[Material for this exercise — start]

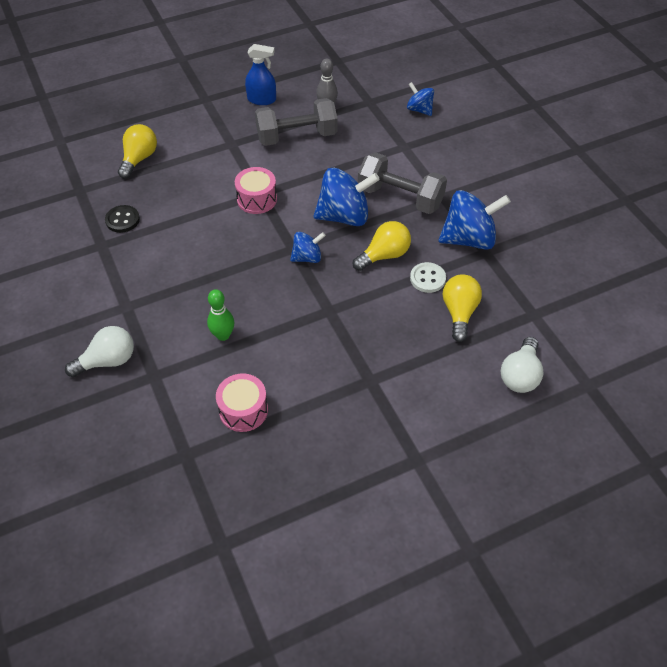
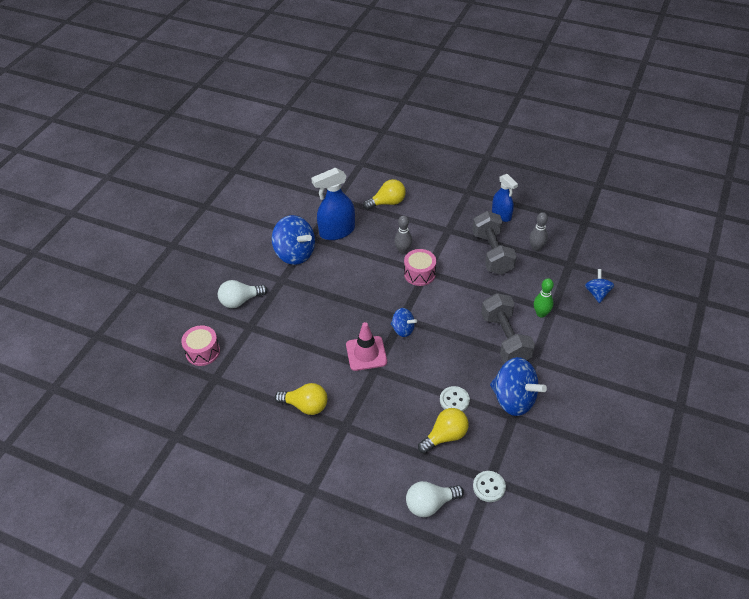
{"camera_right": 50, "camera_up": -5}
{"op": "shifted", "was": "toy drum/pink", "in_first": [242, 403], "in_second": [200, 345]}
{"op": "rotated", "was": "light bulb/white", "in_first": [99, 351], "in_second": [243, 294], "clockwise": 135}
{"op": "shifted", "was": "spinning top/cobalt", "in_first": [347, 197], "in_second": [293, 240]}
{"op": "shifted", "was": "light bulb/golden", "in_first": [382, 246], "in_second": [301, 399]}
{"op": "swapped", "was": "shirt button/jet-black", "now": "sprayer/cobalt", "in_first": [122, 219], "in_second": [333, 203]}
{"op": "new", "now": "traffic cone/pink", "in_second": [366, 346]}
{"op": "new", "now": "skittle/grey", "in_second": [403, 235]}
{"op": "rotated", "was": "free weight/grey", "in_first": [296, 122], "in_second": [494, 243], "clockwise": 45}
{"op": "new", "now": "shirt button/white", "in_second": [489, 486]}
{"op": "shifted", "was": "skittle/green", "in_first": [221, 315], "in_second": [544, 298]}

[Material for this exercise — finish]

— Activity —
Each line above that contains the string "shirt" should be identified and copied.

— Expected answer —
{"op": "swapped", "was": "shirt button/jet-black", "now": "sprayer/cobalt", "in_first": [122, 219], "in_second": [333, 203]}
{"op": "new", "now": "shirt button/white", "in_second": [489, 486]}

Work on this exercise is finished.